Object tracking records
-------
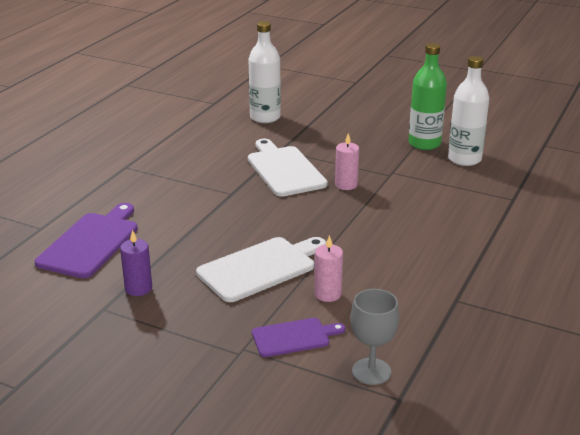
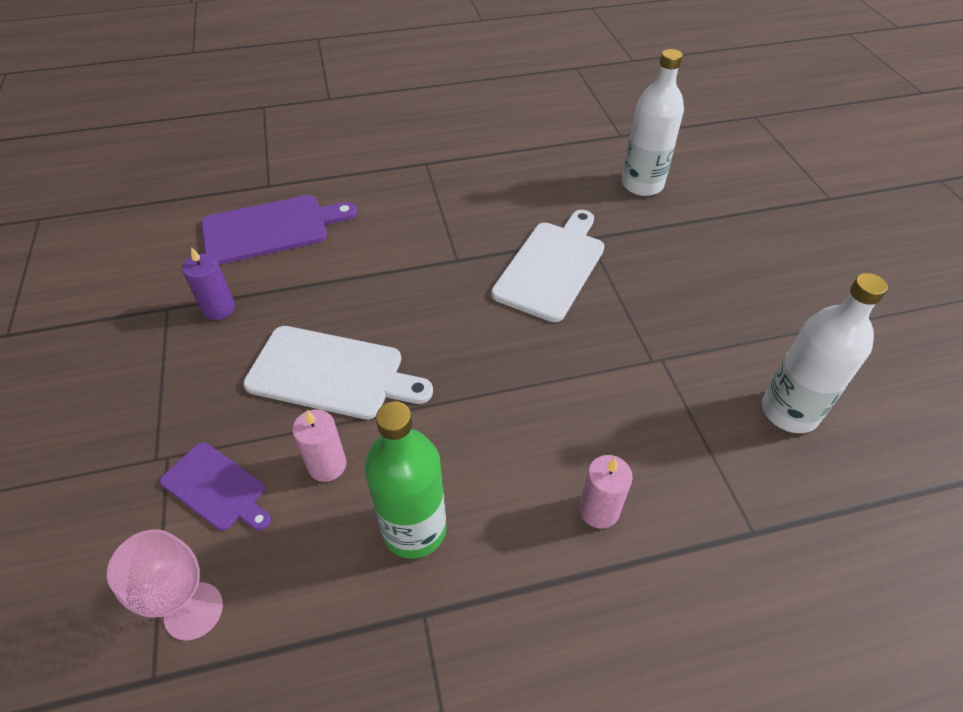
camera: 50 degrees right, 20 degrees up
(346, 185) = (580, 336): pink candle -> pink candle (599, 510)
(371, 371) = (194, 611): grey goblet -> pink goblet
(424, 143) = (772, 347): green bottle -> green bottle (414, 529)

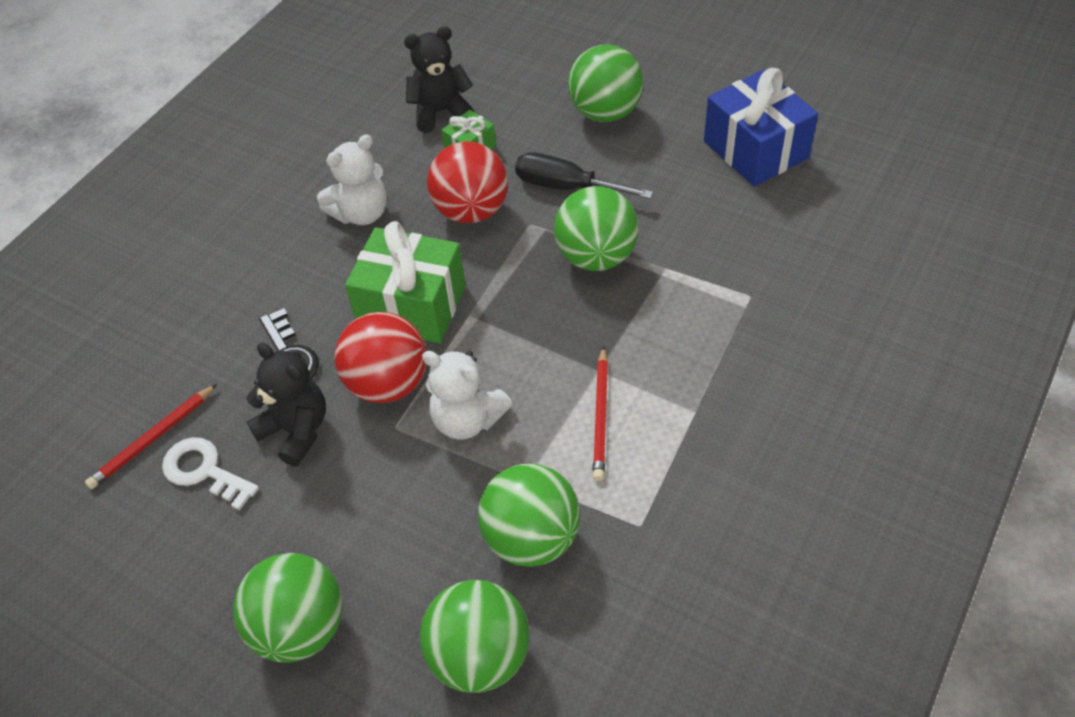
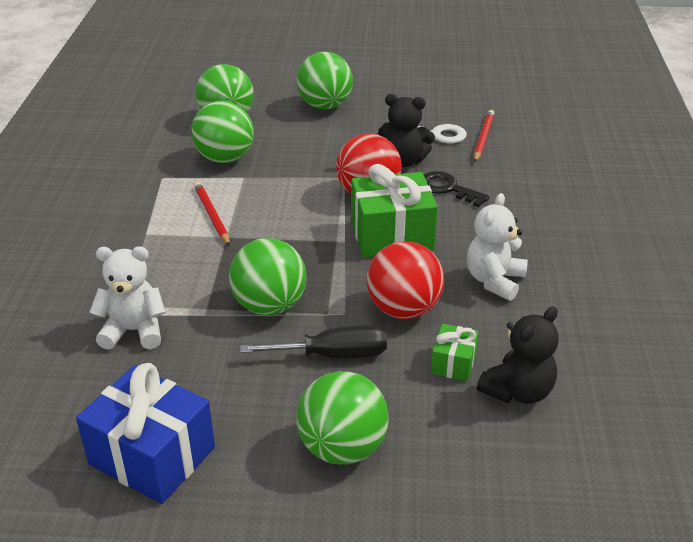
camera: 150 degrees right, 15 degrees down
(467, 419) = (300, 192): white teddy bear -> white teddy bear (134, 331)

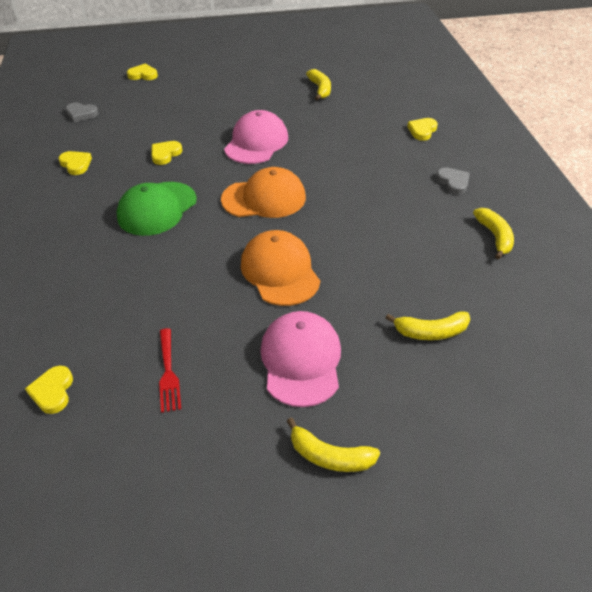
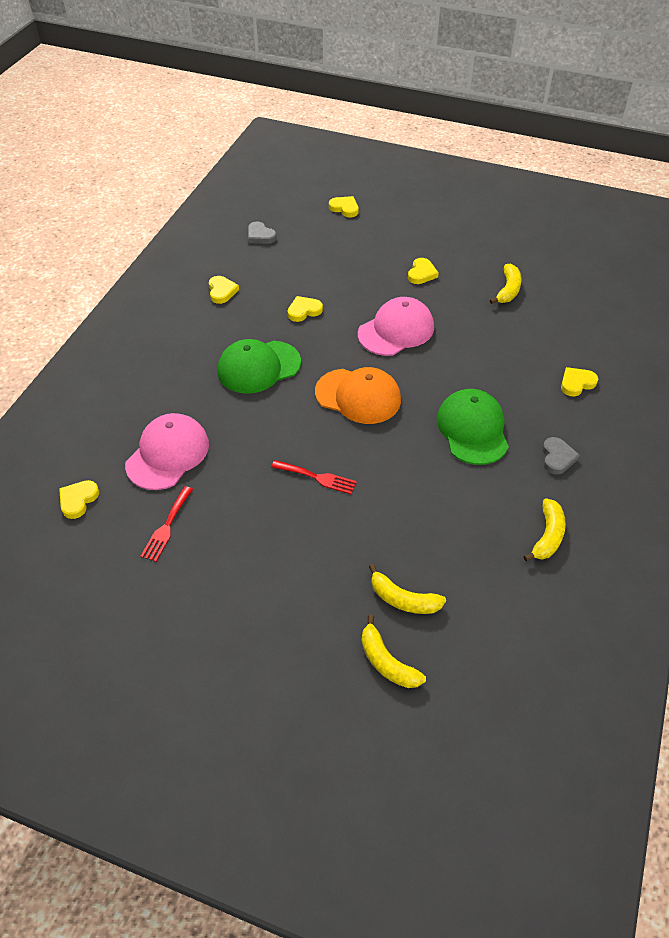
camera: 30 degrees right, 5 degrees up
(244, 99) = (421, 273): none -> yellow heart
(280, 271) = (317, 477): orange cap -> red fork
(301, 360) = (274, 568): pink cap -> pink cap (168, 454)
(330, 456) = (236, 659): yellow banana -> yellow banana (387, 662)
(375, 187) = (472, 429): none -> green cap

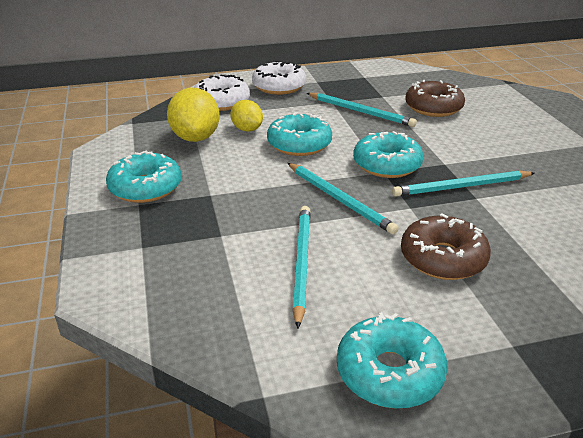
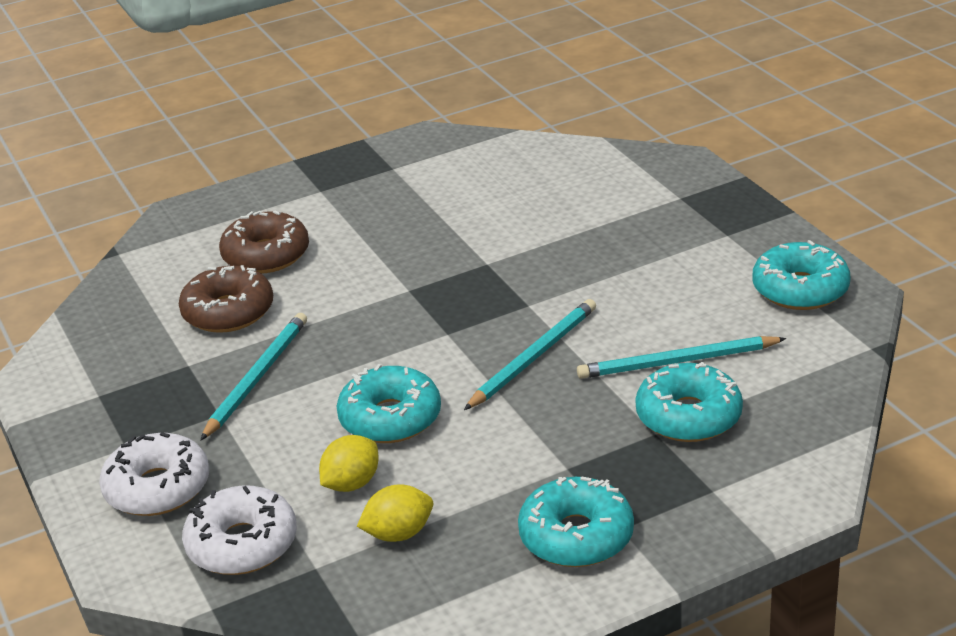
camera: 100 degrees left, 0 degrees up
(195, 138) = (398, 534): yellow lemon -> yellow lemon, size x0.61
(387, 165) = (428, 333): turquoise donut -> turquoise donut (688, 416)
(443, 258) = (620, 276): brown donut -> brown donut (266, 255)
(461, 187) = (466, 274): turquoise pencil -> none

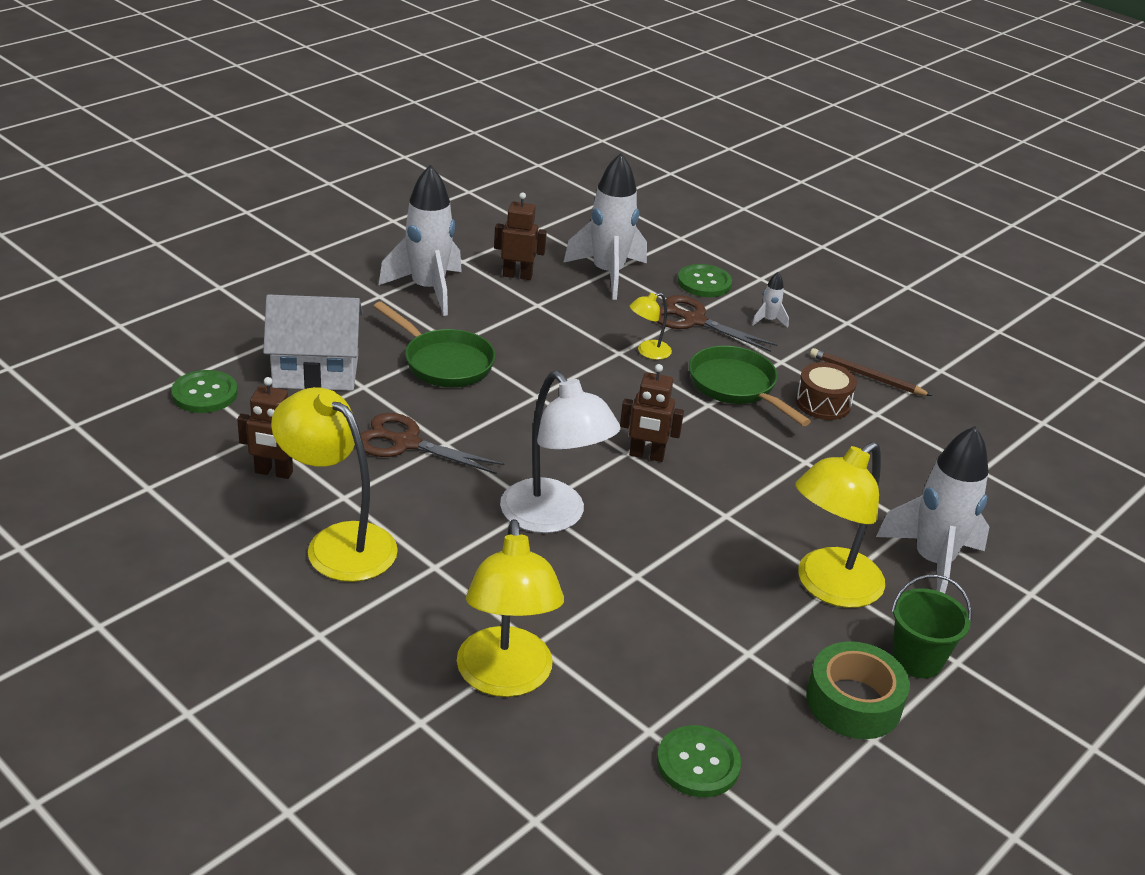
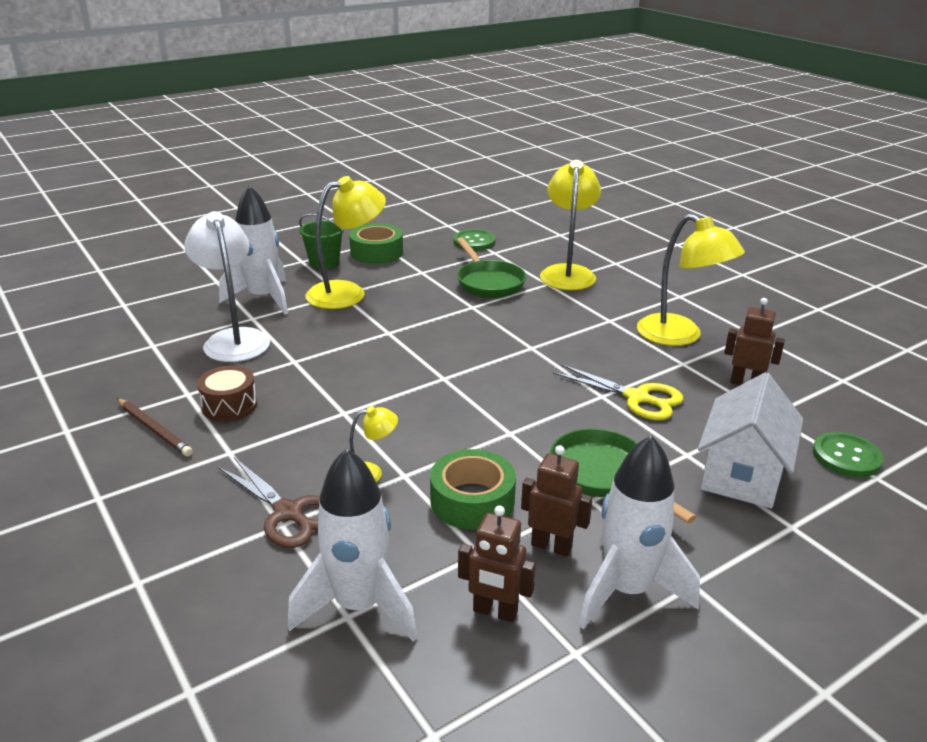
camera: 165 degrees left, 5 degrees down
(316, 371) = (742, 474): white house -> white house turned 75 degrees counterclockwise
(406, 443) = (637, 398): brown scissors -> yellow scissors
(553, 517) = (520, 339): white lamp -> white lamp (234, 339)
(554, 337) = (472, 500): none -> green tape
(646, 455) = (427, 374): brown robot -> brown robot (551, 546)
(704, 283) = (228, 578): green button -> none
(736, 387) = (302, 427): green pan -> green pan (488, 282)
(768, 320) = (194, 506): white rocket -> none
-------
▸ **INSTRUCTION**
Would you please print only the lines running from the one with "(195, 138) = (398, 534): yellow" to the final line of the entries above, exactly as written and without pictures?

▸ **FINAL ANSWER**
(195, 138) = (398, 534): yellow lemon -> yellow lemon, size x0.61
(387, 165) = (428, 333): turquoise donut -> turquoise donut (688, 416)
(443, 258) = (620, 276): brown donut -> brown donut (266, 255)
(461, 187) = (466, 274): turquoise pencil -> none

camera: 165 degrees left, 5 degrees down
(316, 371) = (742, 474): white house -> white house turned 75 degrees counterclockwise
(406, 443) = (637, 398): brown scissors -> yellow scissors
(553, 517) = (520, 339): white lamp -> white lamp (234, 339)
(554, 337) = (472, 500): none -> green tape
(646, 455) = (427, 374): brown robot -> brown robot (551, 546)
(704, 283) = (228, 578): green button -> none
(736, 387) = (302, 427): green pan -> green pan (488, 282)
(768, 320) = (194, 506): white rocket -> none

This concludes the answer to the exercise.